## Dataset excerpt
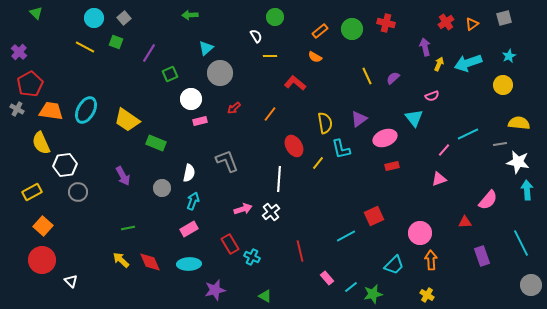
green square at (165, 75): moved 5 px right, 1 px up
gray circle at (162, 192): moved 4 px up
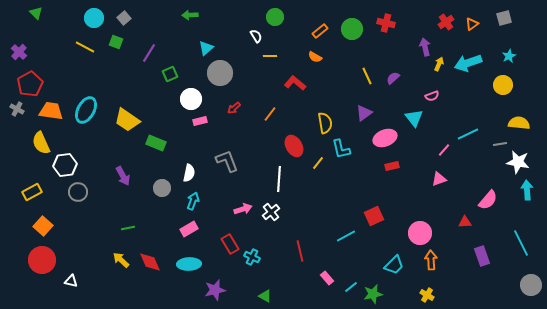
purple triangle at (359, 119): moved 5 px right, 6 px up
white triangle at (71, 281): rotated 32 degrees counterclockwise
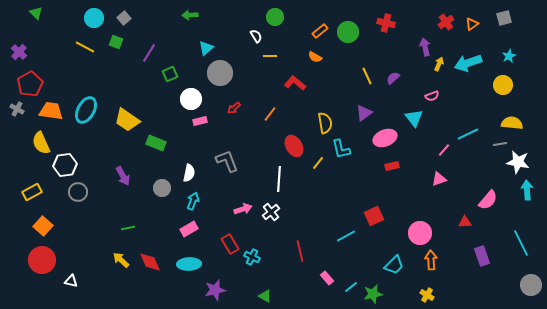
green circle at (352, 29): moved 4 px left, 3 px down
yellow semicircle at (519, 123): moved 7 px left
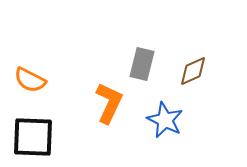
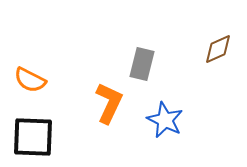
brown diamond: moved 25 px right, 22 px up
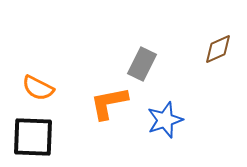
gray rectangle: rotated 12 degrees clockwise
orange semicircle: moved 8 px right, 8 px down
orange L-shape: rotated 126 degrees counterclockwise
blue star: rotated 27 degrees clockwise
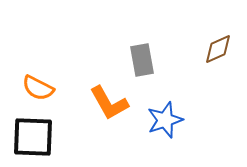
gray rectangle: moved 4 px up; rotated 36 degrees counterclockwise
orange L-shape: rotated 108 degrees counterclockwise
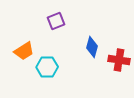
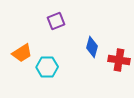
orange trapezoid: moved 2 px left, 2 px down
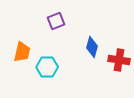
orange trapezoid: moved 1 px up; rotated 45 degrees counterclockwise
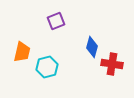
red cross: moved 7 px left, 4 px down
cyan hexagon: rotated 15 degrees counterclockwise
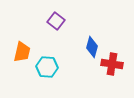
purple square: rotated 30 degrees counterclockwise
cyan hexagon: rotated 20 degrees clockwise
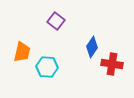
blue diamond: rotated 20 degrees clockwise
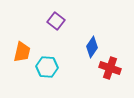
red cross: moved 2 px left, 4 px down; rotated 10 degrees clockwise
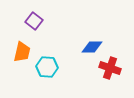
purple square: moved 22 px left
blue diamond: rotated 55 degrees clockwise
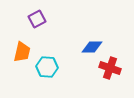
purple square: moved 3 px right, 2 px up; rotated 24 degrees clockwise
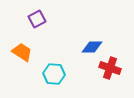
orange trapezoid: rotated 70 degrees counterclockwise
cyan hexagon: moved 7 px right, 7 px down
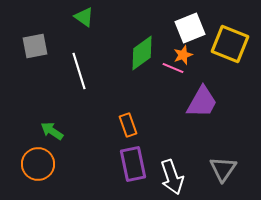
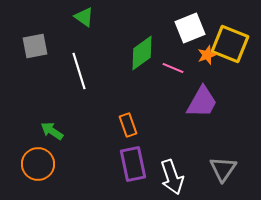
orange star: moved 24 px right
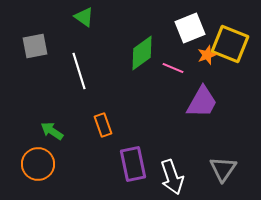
orange rectangle: moved 25 px left
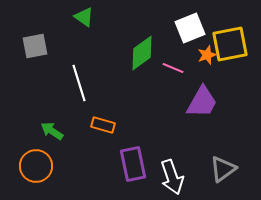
yellow square: rotated 33 degrees counterclockwise
white line: moved 12 px down
orange rectangle: rotated 55 degrees counterclockwise
orange circle: moved 2 px left, 2 px down
gray triangle: rotated 20 degrees clockwise
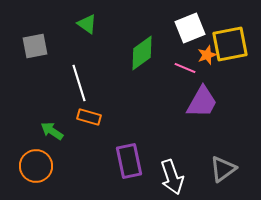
green triangle: moved 3 px right, 7 px down
pink line: moved 12 px right
orange rectangle: moved 14 px left, 8 px up
purple rectangle: moved 4 px left, 3 px up
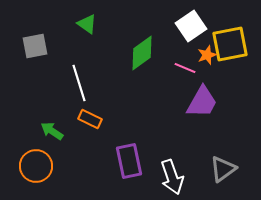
white square: moved 1 px right, 2 px up; rotated 12 degrees counterclockwise
orange rectangle: moved 1 px right, 2 px down; rotated 10 degrees clockwise
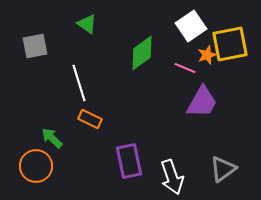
green arrow: moved 7 px down; rotated 10 degrees clockwise
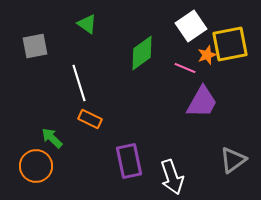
gray triangle: moved 10 px right, 9 px up
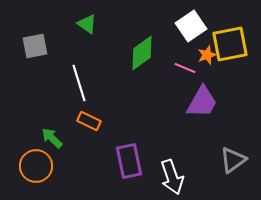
orange rectangle: moved 1 px left, 2 px down
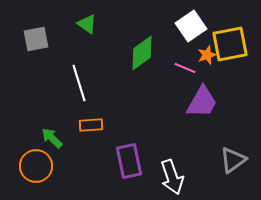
gray square: moved 1 px right, 7 px up
orange rectangle: moved 2 px right, 4 px down; rotated 30 degrees counterclockwise
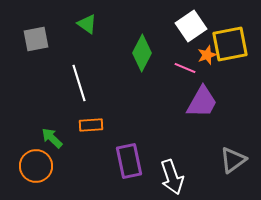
green diamond: rotated 27 degrees counterclockwise
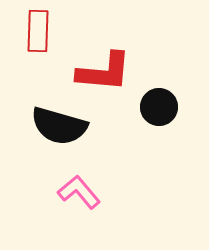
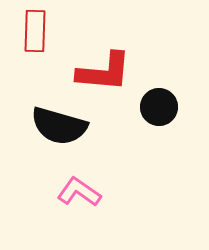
red rectangle: moved 3 px left
pink L-shape: rotated 15 degrees counterclockwise
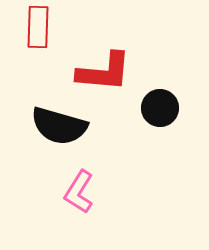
red rectangle: moved 3 px right, 4 px up
black circle: moved 1 px right, 1 px down
pink L-shape: rotated 93 degrees counterclockwise
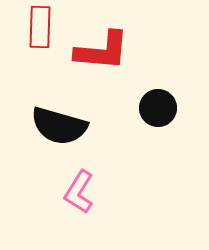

## Requirement
Gather every line of the records above that contains the word "blue" and list those lines.

## Result of this exercise
blue star: rotated 27 degrees clockwise
blue diamond: rotated 20 degrees clockwise
blue diamond: rotated 55 degrees clockwise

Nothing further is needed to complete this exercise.